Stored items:

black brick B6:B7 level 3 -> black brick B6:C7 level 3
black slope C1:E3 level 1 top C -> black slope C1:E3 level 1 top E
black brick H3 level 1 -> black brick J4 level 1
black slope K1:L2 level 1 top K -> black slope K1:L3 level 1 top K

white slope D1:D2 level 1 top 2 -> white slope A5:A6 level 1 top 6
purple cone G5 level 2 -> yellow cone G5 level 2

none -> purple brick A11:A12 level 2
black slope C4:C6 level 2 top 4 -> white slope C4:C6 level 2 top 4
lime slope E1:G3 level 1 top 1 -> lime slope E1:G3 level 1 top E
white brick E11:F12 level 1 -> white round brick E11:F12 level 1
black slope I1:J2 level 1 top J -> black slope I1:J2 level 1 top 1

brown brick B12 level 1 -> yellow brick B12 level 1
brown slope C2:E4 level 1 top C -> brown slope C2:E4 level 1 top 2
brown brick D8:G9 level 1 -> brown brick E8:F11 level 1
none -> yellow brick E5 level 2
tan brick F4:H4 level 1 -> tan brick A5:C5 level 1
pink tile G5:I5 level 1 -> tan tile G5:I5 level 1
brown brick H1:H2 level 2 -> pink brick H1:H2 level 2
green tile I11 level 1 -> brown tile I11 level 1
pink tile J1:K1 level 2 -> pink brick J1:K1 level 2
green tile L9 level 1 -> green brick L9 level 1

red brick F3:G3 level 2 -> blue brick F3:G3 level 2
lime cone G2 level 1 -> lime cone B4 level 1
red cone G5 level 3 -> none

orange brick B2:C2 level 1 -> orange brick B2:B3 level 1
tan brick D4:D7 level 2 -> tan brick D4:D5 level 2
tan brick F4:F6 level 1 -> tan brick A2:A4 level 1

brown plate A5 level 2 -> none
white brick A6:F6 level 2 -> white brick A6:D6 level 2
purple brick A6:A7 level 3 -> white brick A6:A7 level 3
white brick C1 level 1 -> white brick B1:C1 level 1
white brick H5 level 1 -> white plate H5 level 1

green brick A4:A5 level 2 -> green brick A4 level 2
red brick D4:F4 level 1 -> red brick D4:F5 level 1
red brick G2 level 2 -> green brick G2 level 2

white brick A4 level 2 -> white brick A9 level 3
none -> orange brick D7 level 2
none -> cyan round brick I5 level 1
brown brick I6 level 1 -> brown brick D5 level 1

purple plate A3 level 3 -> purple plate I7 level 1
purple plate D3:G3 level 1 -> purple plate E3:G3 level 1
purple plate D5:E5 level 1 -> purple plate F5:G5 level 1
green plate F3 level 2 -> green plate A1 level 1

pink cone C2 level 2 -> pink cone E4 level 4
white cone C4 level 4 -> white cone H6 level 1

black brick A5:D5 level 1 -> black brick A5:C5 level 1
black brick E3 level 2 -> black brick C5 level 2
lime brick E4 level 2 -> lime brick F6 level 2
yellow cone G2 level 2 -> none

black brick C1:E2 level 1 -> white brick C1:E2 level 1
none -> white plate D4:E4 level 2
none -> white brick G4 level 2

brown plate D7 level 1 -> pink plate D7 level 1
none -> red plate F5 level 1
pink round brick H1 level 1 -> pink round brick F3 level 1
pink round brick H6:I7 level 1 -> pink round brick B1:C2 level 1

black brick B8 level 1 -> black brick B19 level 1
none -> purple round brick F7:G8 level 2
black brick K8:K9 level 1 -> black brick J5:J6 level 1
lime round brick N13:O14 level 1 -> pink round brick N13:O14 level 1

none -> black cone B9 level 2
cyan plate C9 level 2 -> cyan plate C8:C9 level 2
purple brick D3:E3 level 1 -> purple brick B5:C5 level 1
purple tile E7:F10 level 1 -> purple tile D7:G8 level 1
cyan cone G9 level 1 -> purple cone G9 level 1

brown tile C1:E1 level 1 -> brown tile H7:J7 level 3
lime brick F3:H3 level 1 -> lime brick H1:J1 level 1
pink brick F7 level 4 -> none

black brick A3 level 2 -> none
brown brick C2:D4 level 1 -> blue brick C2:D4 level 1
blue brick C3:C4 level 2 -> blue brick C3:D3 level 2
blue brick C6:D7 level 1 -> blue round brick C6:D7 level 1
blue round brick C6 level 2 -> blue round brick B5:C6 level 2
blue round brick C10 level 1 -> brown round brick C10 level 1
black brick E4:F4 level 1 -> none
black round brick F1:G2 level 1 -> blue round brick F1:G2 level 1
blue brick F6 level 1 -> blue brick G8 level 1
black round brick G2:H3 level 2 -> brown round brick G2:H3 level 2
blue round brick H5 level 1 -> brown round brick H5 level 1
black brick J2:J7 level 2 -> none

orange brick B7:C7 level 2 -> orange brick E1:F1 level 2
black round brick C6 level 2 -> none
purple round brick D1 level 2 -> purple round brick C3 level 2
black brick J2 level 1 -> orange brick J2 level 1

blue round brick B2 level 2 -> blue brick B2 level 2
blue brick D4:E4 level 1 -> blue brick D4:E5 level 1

Problem to solve:
Give every record again, exactly as it reads.

Answer section:
black brick B6:B7 level 3 -> black brick B6:C7 level 3
black slope C1:E3 level 1 top C -> black slope C1:E3 level 1 top E
black brick H3 level 1 -> black brick J4 level 1
black slope K1:L2 level 1 top K -> black slope K1:L3 level 1 top K

white slope D1:D2 level 1 top 2 -> white slope A5:A6 level 1 top 6
purple cone G5 level 2 -> yellow cone G5 level 2

none -> purple brick A11:A12 level 2
black slope C4:C6 level 2 top 4 -> white slope C4:C6 level 2 top 4
lime slope E1:G3 level 1 top 1 -> lime slope E1:G3 level 1 top E
white brick E11:F12 level 1 -> white round brick E11:F12 level 1
black slope I1:J2 level 1 top J -> black slope I1:J2 level 1 top 1

brown brick B12 level 1 -> yellow brick B12 level 1
brown slope C2:E4 level 1 top C -> brown slope C2:E4 level 1 top 2
brown brick D8:G9 level 1 -> brown brick E8:F11 level 1
none -> yellow brick E5 level 2
tan brick F4:H4 level 1 -> tan brick A5:C5 level 1
pink tile G5:I5 level 1 -> tan tile G5:I5 level 1
brown brick H1:H2 level 2 -> pink brick H1:H2 level 2
green tile I11 level 1 -> brown tile I11 level 1
pink tile J1:K1 level 2 -> pink brick J1:K1 level 2
green tile L9 level 1 -> green brick L9 level 1

red brick F3:G3 level 2 -> blue brick F3:G3 level 2
lime cone G2 level 1 -> lime cone B4 level 1
red cone G5 level 3 -> none

orange brick B2:C2 level 1 -> orange brick B2:B3 level 1
tan brick D4:D7 level 2 -> tan brick D4:D5 level 2
tan brick F4:F6 level 1 -> tan brick A2:A4 level 1

brown plate A5 level 2 -> none
white brick A6:F6 level 2 -> white brick A6:D6 level 2
purple brick A6:A7 level 3 -> white brick A6:A7 level 3
white brick C1 level 1 -> white brick B1:C1 level 1
white brick H5 level 1 -> white plate H5 level 1

green brick A4:A5 level 2 -> green brick A4 level 2
red brick D4:F4 level 1 -> red brick D4:F5 level 1
red brick G2 level 2 -> green brick G2 level 2

white brick A4 level 2 -> white brick A9 level 3
none -> orange brick D7 level 2
none -> cyan round brick I5 level 1
brown brick I6 level 1 -> brown brick D5 level 1

purple plate A3 level 3 -> purple plate I7 level 1
purple plate D3:G3 level 1 -> purple plate E3:G3 level 1
purple plate D5:E5 level 1 -> purple plate F5:G5 level 1
green plate F3 level 2 -> green plate A1 level 1

pink cone C2 level 2 -> pink cone E4 level 4
white cone C4 level 4 -> white cone H6 level 1

black brick A5:D5 level 1 -> black brick A5:C5 level 1
black brick E3 level 2 -> black brick C5 level 2
lime brick E4 level 2 -> lime brick F6 level 2
yellow cone G2 level 2 -> none

black brick C1:E2 level 1 -> white brick C1:E2 level 1
none -> white plate D4:E4 level 2
none -> white brick G4 level 2

brown plate D7 level 1 -> pink plate D7 level 1
none -> red plate F5 level 1
pink round brick H1 level 1 -> pink round brick F3 level 1
pink round brick H6:I7 level 1 -> pink round brick B1:C2 level 1

black brick B8 level 1 -> black brick B19 level 1
none -> purple round brick F7:G8 level 2
black brick K8:K9 level 1 -> black brick J5:J6 level 1
lime round brick N13:O14 level 1 -> pink round brick N13:O14 level 1

none -> black cone B9 level 2
cyan plate C9 level 2 -> cyan plate C8:C9 level 2
purple brick D3:E3 level 1 -> purple brick B5:C5 level 1
purple tile E7:F10 level 1 -> purple tile D7:G8 level 1
cyan cone G9 level 1 -> purple cone G9 level 1

brown tile C1:E1 level 1 -> brown tile H7:J7 level 3
lime brick F3:H3 level 1 -> lime brick H1:J1 level 1
pink brick F7 level 4 -> none

black brick A3 level 2 -> none
brown brick C2:D4 level 1 -> blue brick C2:D4 level 1
blue brick C3:C4 level 2 -> blue brick C3:D3 level 2
blue brick C6:D7 level 1 -> blue round brick C6:D7 level 1
blue round brick C6 level 2 -> blue round brick B5:C6 level 2
blue round brick C10 level 1 -> brown round brick C10 level 1
black brick E4:F4 level 1 -> none
black round brick F1:G2 level 1 -> blue round brick F1:G2 level 1
blue brick F6 level 1 -> blue brick G8 level 1
black round brick G2:H3 level 2 -> brown round brick G2:H3 level 2
blue round brick H5 level 1 -> brown round brick H5 level 1
black brick J2:J7 level 2 -> none

orange brick B7:C7 level 2 -> orange brick E1:F1 level 2
black round brick C6 level 2 -> none
purple round brick D1 level 2 -> purple round brick C3 level 2
black brick J2 level 1 -> orange brick J2 level 1

blue round brick B2 level 2 -> blue brick B2 level 2
blue brick D4:E4 level 1 -> blue brick D4:E5 level 1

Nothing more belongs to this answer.